» **Input material**
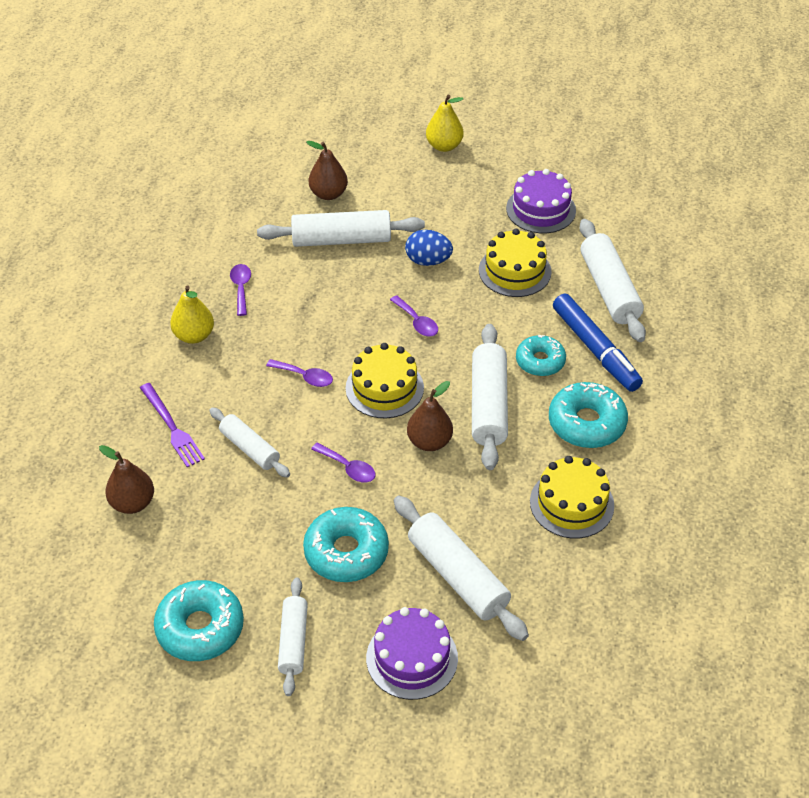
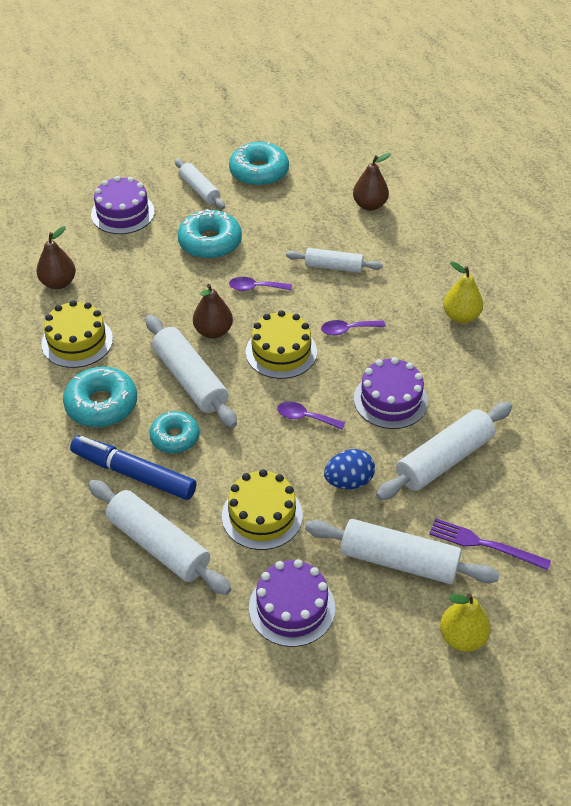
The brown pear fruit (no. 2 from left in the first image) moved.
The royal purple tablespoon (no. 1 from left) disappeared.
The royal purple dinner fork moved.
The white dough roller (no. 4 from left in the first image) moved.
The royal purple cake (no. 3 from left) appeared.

» **About this task**
Return every line of the listing above where "left" appears.

» **Exercise answer**
The brown pear fruit (no. 2 from left in the first image) moved.
The royal purple tablespoon (no. 1 from left) disappeared.
The white dough roller (no. 4 from left in the first image) moved.
The royal purple cake (no. 3 from left) appeared.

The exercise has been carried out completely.